> [Goal of the exercise] Print back each record unchanged, without pictures.

Before-and-after change data
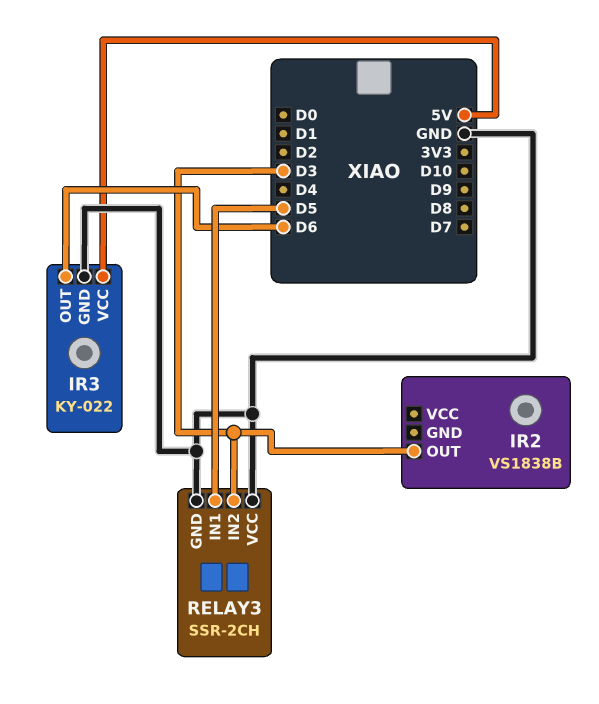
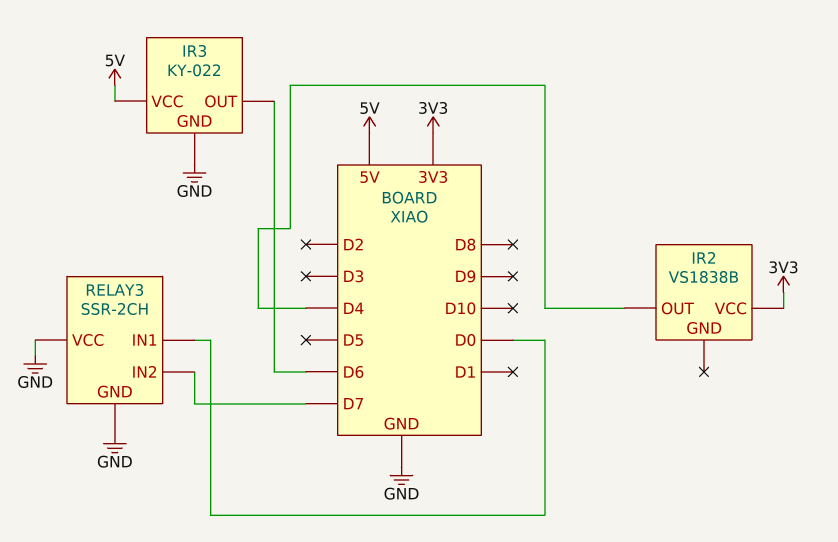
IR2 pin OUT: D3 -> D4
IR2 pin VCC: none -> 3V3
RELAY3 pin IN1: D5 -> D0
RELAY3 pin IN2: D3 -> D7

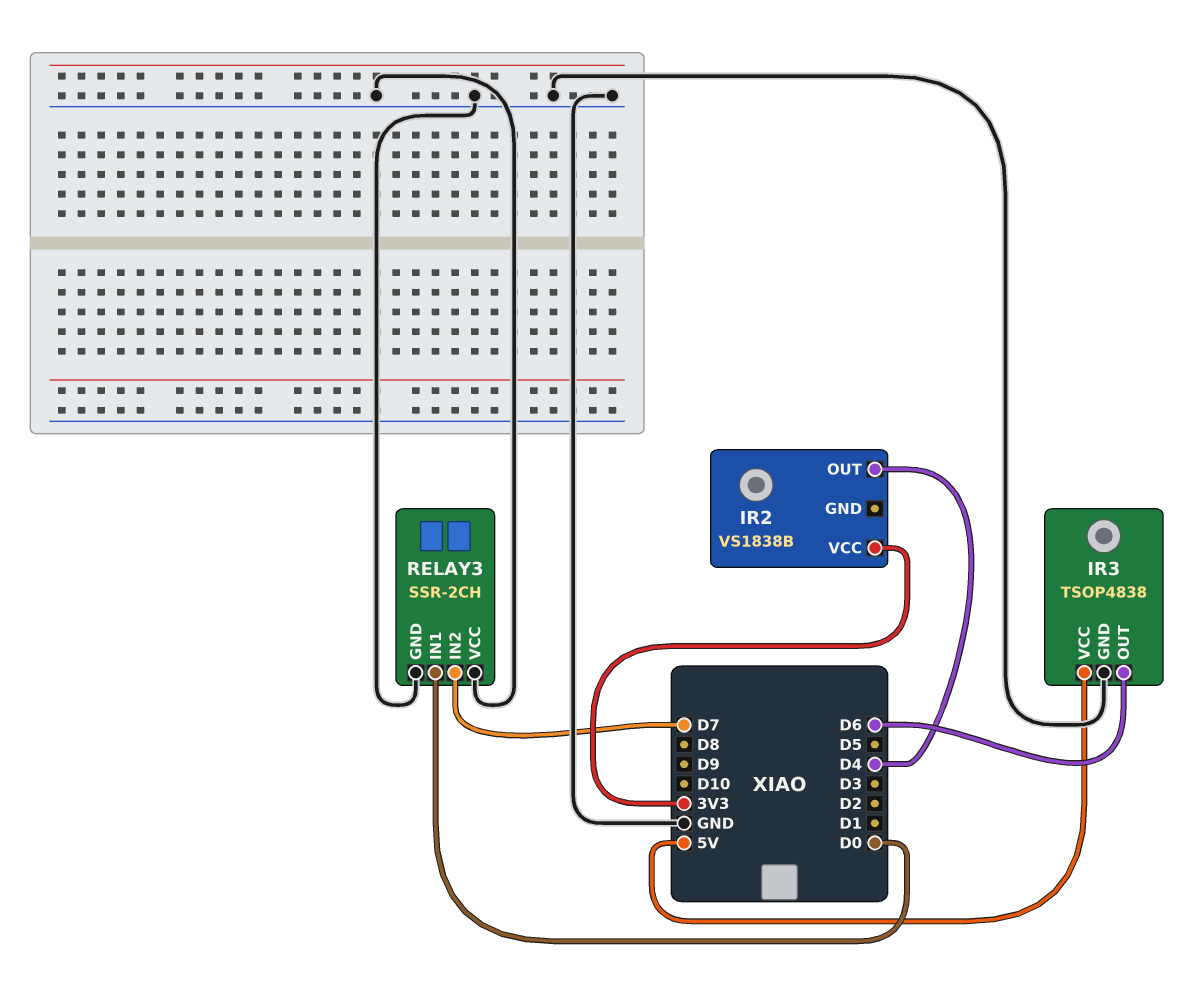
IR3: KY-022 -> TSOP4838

> [Response to the exercise]
IR2 pin OUT: D3 -> D4
IR2 pin VCC: none -> 3V3
RELAY3 pin IN1: D5 -> D0
RELAY3 pin IN2: D3 -> D7

IR3: KY-022 -> TSOP4838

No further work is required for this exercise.